Beginning with the line in which "(406, 124) = (515, 128): orange" appears, transcribe each line word for word until the records end. Do not include pictures.

==================================================

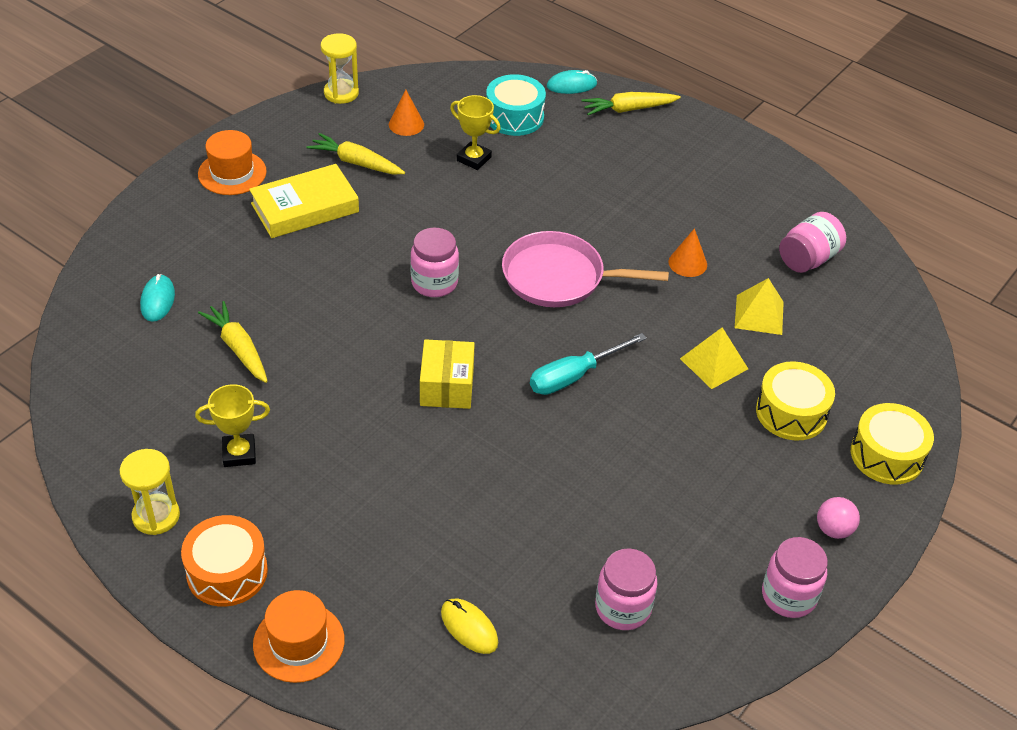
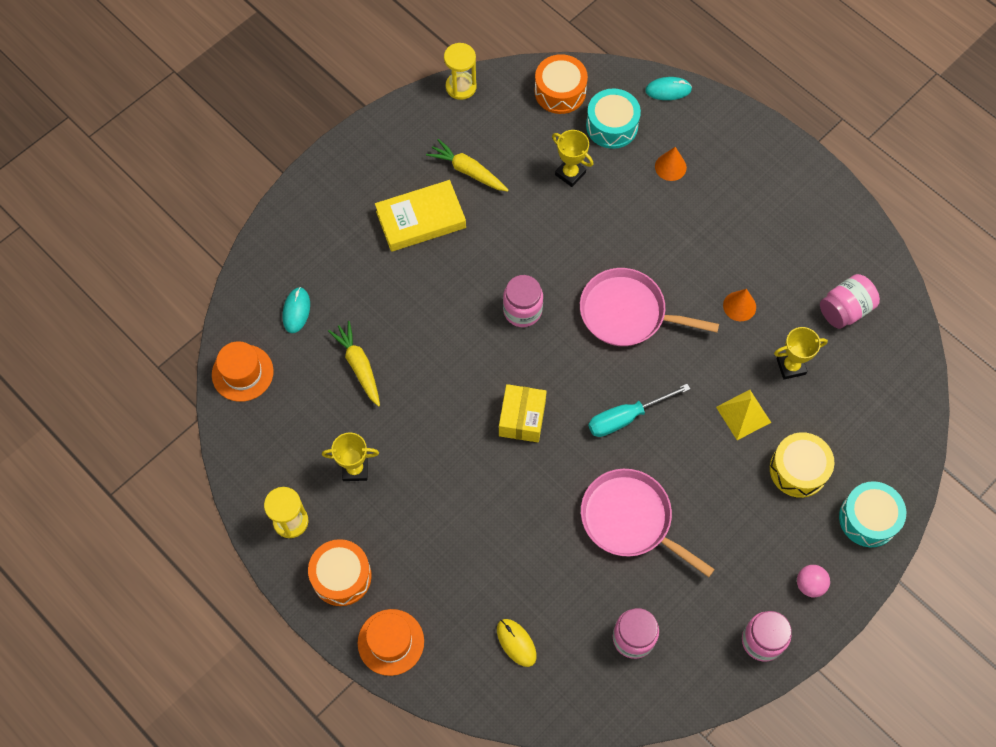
camera: 10 degrees right, 20 degrees up
(232, 173) = (361, 175): orange hat -> orange hat (242, 373)
(406, 124) = (515, 128): orange cone -> orange cone (670, 167)
(453, 92) = (560, 91): none -> orange drum
(596, 479) = (630, 519): none -> pink pan
(628, 109) = (715, 123): yellow carrot -> none
(759, 314) = (791, 366): yellow pyramid -> yellow trophy
(887, 455) = (868, 518): yellow drum -> turquoise drum

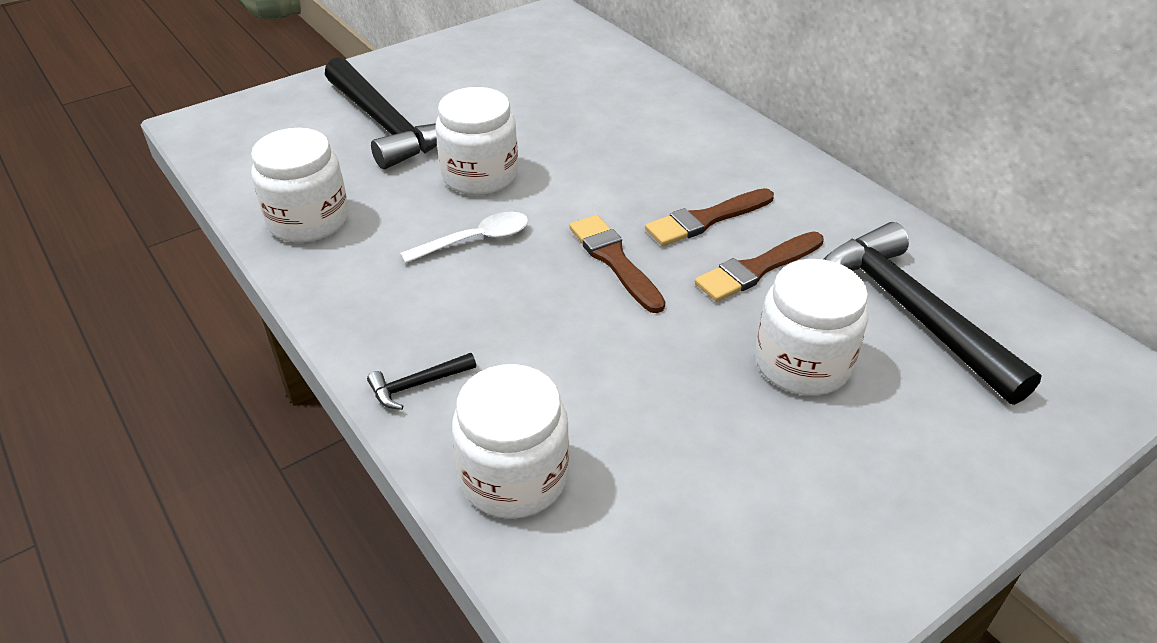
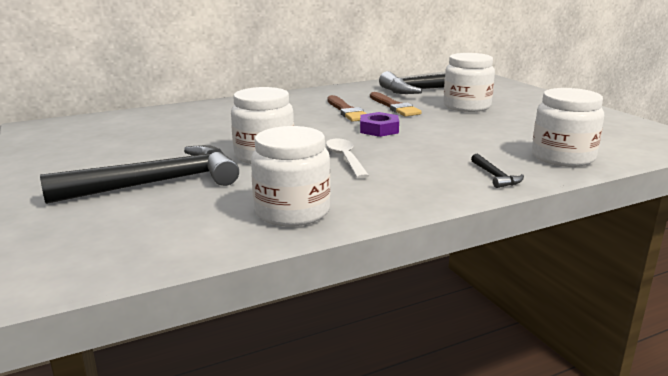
camera: 80 degrees left, 20 degrees down
(614, 260) = (379, 129): brown brush -> purple nut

==================================================

→ ANSWER TO THIS TASK
(406, 124) = (515, 128): orange cone -> orange cone (670, 167)
(453, 92) = (560, 91): none -> orange drum
(596, 479) = (630, 519): none -> pink pan
(628, 109) = (715, 123): yellow carrot -> none
(759, 314) = (791, 366): yellow pyramid -> yellow trophy
(887, 455) = (868, 518): yellow drum -> turquoise drum

camera: 80 degrees left, 20 degrees down
(614, 260) = (379, 129): brown brush -> purple nut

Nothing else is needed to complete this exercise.